**Excerpted records**
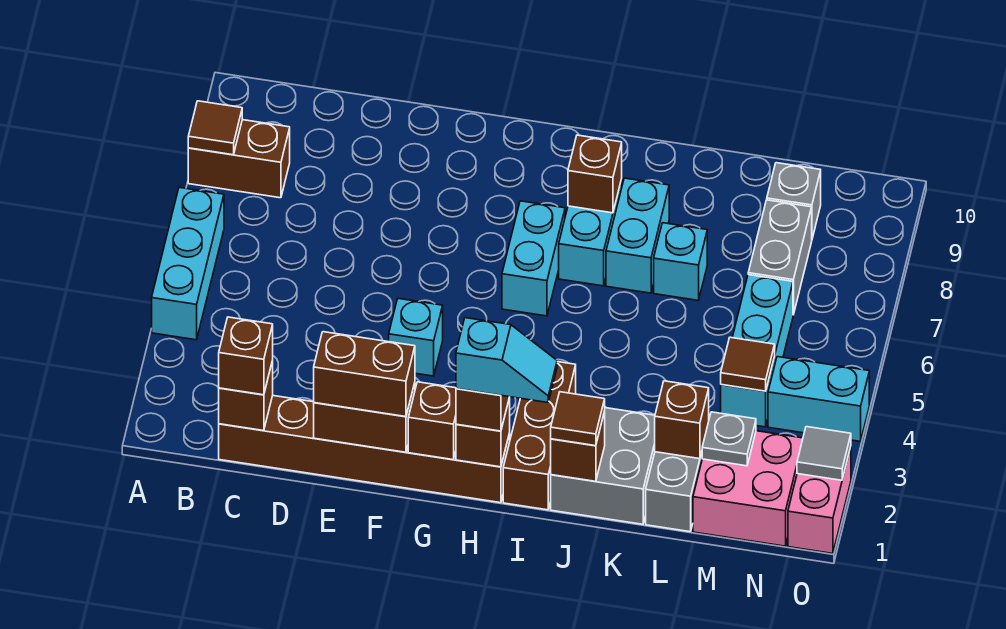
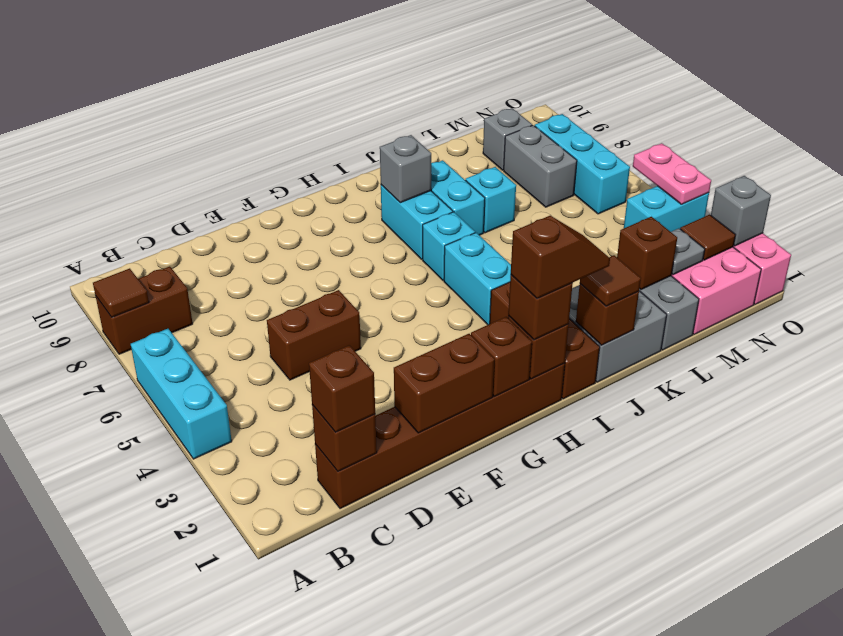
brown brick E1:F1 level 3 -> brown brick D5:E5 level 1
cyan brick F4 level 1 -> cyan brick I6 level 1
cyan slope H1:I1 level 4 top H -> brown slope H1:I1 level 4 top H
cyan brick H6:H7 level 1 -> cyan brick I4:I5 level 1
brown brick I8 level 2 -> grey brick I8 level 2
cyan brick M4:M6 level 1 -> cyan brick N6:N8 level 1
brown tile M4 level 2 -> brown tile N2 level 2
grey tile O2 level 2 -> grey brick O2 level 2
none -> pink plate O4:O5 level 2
--
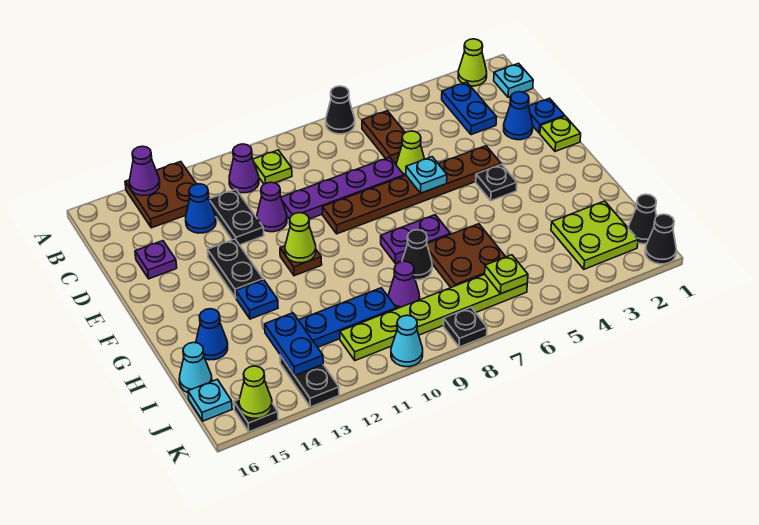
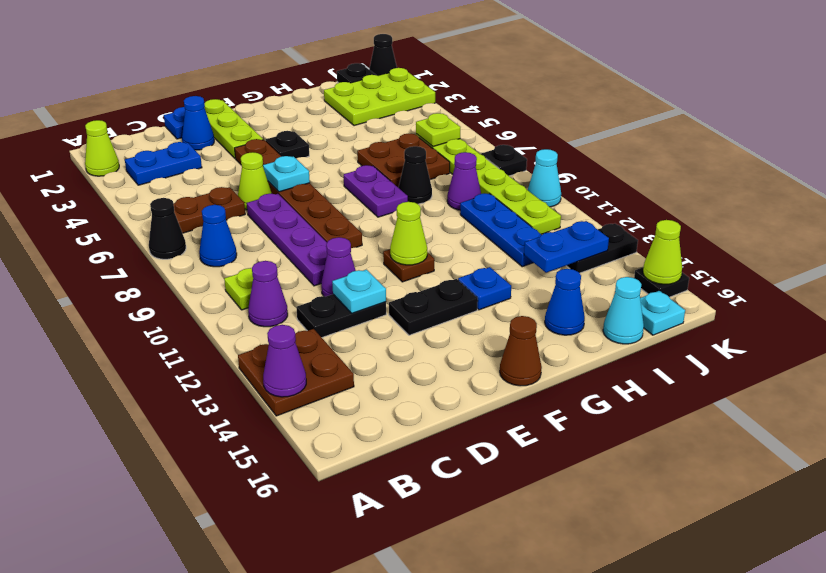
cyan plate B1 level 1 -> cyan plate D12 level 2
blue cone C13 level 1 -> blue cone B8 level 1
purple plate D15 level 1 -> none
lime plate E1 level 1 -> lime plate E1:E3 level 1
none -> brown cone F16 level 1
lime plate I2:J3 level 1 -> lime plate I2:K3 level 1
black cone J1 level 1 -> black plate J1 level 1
--
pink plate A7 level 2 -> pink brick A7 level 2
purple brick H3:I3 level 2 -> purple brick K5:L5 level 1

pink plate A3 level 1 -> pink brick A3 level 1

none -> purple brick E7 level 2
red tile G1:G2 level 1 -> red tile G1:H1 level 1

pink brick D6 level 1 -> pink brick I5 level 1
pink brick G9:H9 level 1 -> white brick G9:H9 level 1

**Exercise directions**
Of the entries listed above, reproduce only the lines starting at the line containing "pink plate A3" and ending at the line containing "pink brick G9:H9". Include both, exactly as they stand.

**Task output**
pink plate A3 level 1 -> pink brick A3 level 1

none -> purple brick E7 level 2
red tile G1:G2 level 1 -> red tile G1:H1 level 1

pink brick D6 level 1 -> pink brick I5 level 1
pink brick G9:H9 level 1 -> white brick G9:H9 level 1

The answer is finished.